:: What you have to do ::
Copy each line of the entries below that contains the string "tarro".

:: Working data ::
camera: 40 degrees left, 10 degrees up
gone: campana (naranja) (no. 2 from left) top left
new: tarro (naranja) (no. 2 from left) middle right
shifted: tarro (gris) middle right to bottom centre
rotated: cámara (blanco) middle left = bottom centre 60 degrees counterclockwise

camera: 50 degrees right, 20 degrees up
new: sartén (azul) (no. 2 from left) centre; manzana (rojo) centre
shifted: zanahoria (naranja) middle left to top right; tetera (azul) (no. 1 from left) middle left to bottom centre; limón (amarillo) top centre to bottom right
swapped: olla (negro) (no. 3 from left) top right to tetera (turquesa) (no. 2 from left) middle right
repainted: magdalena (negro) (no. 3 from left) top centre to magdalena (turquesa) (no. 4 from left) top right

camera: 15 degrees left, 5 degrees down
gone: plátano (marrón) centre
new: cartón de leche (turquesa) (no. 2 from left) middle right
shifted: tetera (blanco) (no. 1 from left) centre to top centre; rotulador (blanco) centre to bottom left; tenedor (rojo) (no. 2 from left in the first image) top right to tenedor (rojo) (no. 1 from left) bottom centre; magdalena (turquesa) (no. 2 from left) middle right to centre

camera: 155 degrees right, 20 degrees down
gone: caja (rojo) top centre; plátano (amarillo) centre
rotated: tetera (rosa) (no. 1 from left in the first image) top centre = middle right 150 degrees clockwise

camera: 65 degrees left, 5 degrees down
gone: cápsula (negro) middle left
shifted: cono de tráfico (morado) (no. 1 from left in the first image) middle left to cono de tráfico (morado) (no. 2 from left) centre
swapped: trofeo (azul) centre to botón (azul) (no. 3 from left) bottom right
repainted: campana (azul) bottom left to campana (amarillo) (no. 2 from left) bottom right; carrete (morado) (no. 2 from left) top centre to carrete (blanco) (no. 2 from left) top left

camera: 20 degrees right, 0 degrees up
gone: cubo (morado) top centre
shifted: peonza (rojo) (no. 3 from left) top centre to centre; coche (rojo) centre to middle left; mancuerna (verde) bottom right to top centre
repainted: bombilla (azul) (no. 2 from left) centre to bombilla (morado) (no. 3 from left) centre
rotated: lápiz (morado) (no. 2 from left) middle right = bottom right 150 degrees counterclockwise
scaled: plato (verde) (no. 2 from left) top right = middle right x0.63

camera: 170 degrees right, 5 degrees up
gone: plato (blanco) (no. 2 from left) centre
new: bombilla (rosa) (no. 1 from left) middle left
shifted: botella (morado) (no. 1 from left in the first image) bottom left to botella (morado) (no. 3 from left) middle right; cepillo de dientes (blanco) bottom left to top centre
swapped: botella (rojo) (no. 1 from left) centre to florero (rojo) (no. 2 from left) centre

:: Task result ::
new: tarro (naranja) (no. 2 from left) middle right
shifted: tarro (gris) middle right to bottom centre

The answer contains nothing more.